____ Records supplied

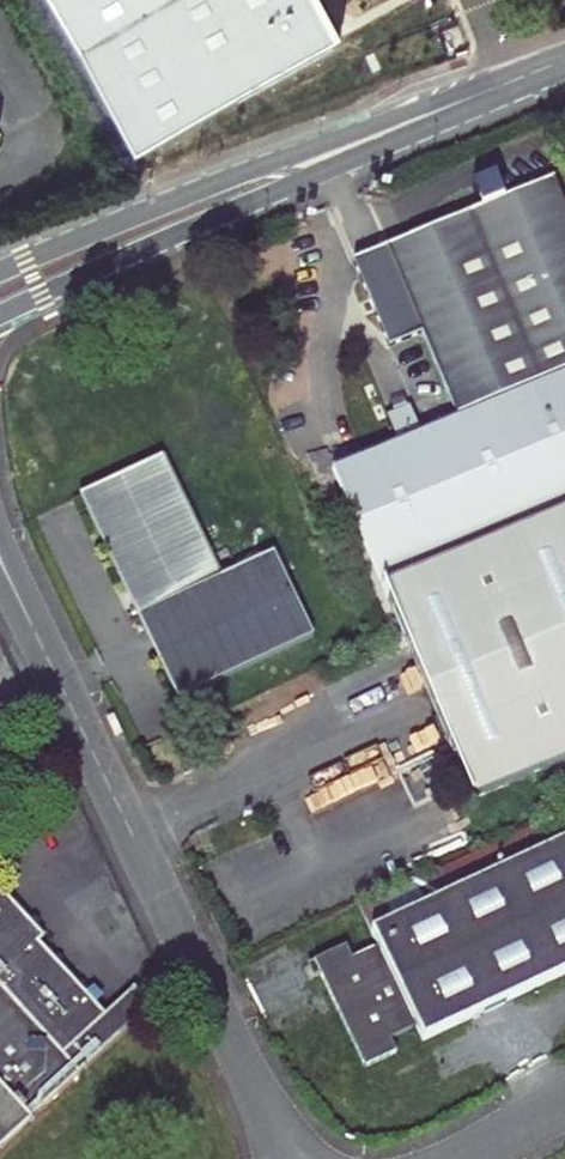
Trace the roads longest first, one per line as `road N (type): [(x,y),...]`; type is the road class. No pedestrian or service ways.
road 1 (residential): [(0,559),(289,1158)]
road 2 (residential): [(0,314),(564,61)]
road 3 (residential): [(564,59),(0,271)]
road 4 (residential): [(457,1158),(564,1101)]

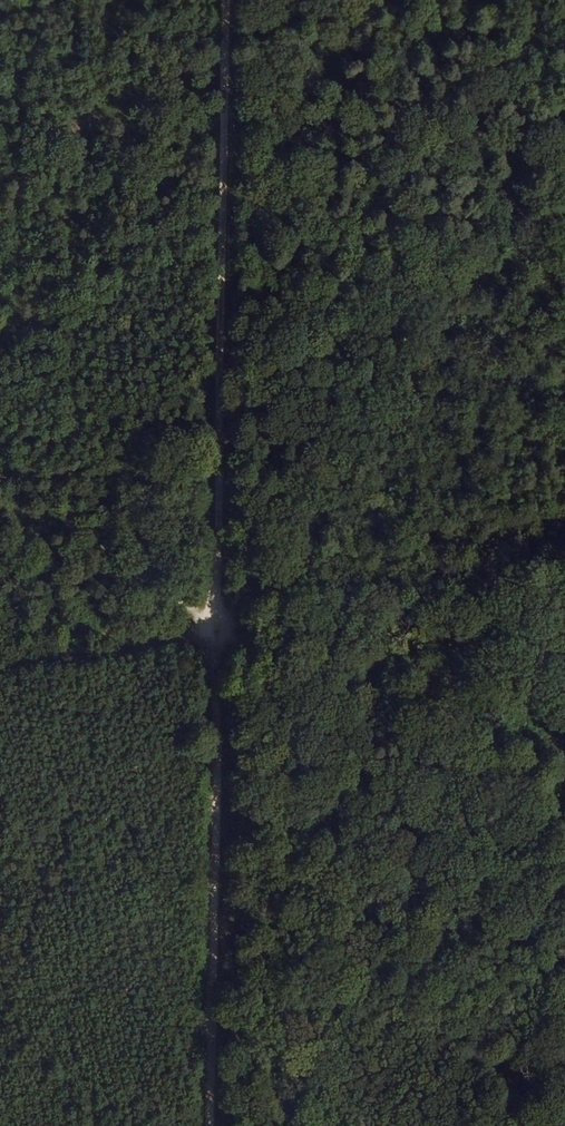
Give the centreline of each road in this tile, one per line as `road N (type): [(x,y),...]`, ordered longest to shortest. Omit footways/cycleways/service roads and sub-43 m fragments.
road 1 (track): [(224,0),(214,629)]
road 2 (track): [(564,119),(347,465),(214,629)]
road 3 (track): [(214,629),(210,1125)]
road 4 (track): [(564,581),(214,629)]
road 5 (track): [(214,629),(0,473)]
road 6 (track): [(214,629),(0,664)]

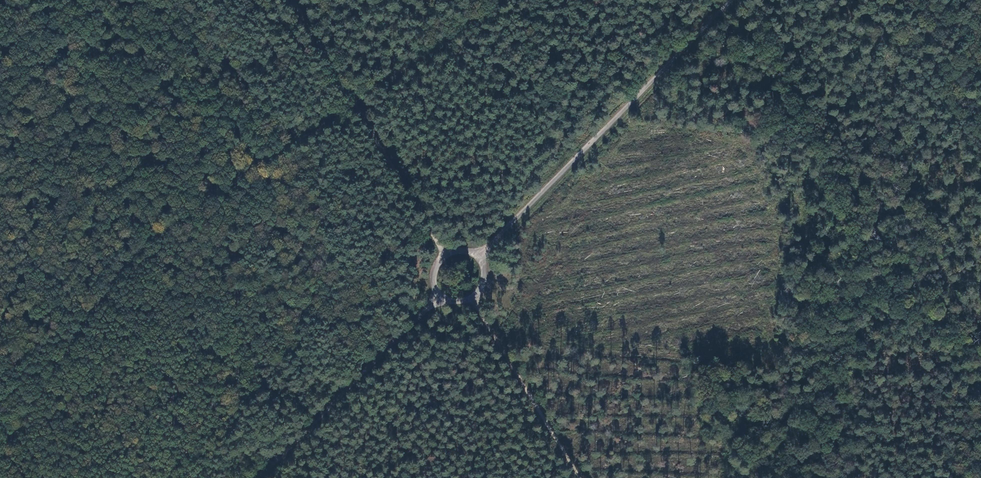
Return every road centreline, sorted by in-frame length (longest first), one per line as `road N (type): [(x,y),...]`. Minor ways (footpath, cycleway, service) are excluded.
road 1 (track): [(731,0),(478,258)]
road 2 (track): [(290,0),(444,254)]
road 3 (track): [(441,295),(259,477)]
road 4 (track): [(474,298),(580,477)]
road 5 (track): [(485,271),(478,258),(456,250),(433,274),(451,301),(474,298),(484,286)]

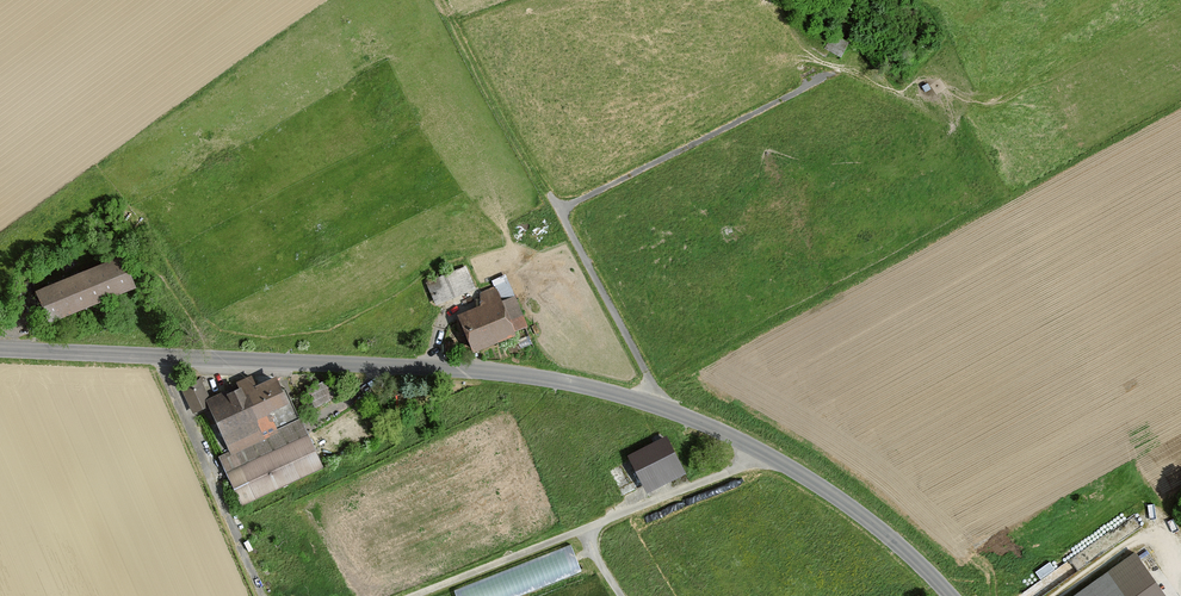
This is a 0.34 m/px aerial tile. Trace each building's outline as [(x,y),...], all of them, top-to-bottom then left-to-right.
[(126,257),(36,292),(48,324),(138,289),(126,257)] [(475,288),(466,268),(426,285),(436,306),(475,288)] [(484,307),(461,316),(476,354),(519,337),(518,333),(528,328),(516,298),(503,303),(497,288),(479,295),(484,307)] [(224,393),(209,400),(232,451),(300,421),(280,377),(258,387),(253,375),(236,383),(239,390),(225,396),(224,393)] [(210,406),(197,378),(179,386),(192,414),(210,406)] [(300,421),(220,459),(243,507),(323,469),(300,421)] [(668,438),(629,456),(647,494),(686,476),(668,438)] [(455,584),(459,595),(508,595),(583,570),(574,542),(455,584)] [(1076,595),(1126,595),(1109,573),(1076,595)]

________

What you will do →
All records above must be output exactly as they stand, excluding pictures.

Task result →
Trace the roads longest first, one per line as `road N (type): [(x,y),...]`; type is the road class. No pedestrian or service ways.
road 1 (residential): [(0,559),(289,1158)]
road 2 (residential): [(0,314),(564,61)]
road 3 (residential): [(564,59),(0,271)]
road 4 (residential): [(457,1158),(564,1101)]

Give the centreline of each road in this tile, one per line as `road N (type): [(x,y),...]`, ordered longest to shortest. Omit footways/cycleways/service roads and sub-43 m fragments.
road 1 (track): [(224,0),(214,629)]
road 2 (track): [(564,119),(347,465),(214,629)]
road 3 (track): [(214,629),(210,1125)]
road 4 (track): [(564,581),(214,629)]
road 5 (track): [(214,629),(0,473)]
road 6 (track): [(214,629),(0,664)]

Return every road centreline, sorted by in-frame length (longest first), one per line as `road N (type): [(x,y),...]`. Minor ways (footpath, cycleway, service) are excluded.
road 1 (track): [(731,0),(478,258)]
road 2 (track): [(290,0),(444,254)]
road 3 (track): [(441,295),(259,477)]
road 4 (track): [(474,298),(580,477)]
road 5 (track): [(485,271),(478,258),(456,250),(433,274),(451,301),(474,298),(484,286)]

This is a 0.34 m/px aerial tile. Trace each building's outline as [(x,y),...], all of them, top-to-bottom then left-to-right.
[(126,257),(36,292),(48,324),(138,289),(126,257)] [(475,288),(466,268),(426,285),(436,306),(475,288)] [(484,307),(461,316),(476,354),(519,337),(518,333),(528,328),(516,298),(503,303),(497,288),(479,295),(484,307)] [(224,393),(209,400),(232,451),(300,421),(280,377),(258,387),(253,375),(236,383),(239,390),(225,396),(224,393)] [(210,406),(197,378),(179,386),(192,414),(210,406)] [(300,421),(220,459),(243,507),(323,469),(300,421)] [(668,438),(629,456),(647,494),(686,476),(668,438)] [(455,584),(459,595),(508,595),(583,570),(574,542),(455,584)] [(1076,595),(1126,595),(1109,573),(1076,595)]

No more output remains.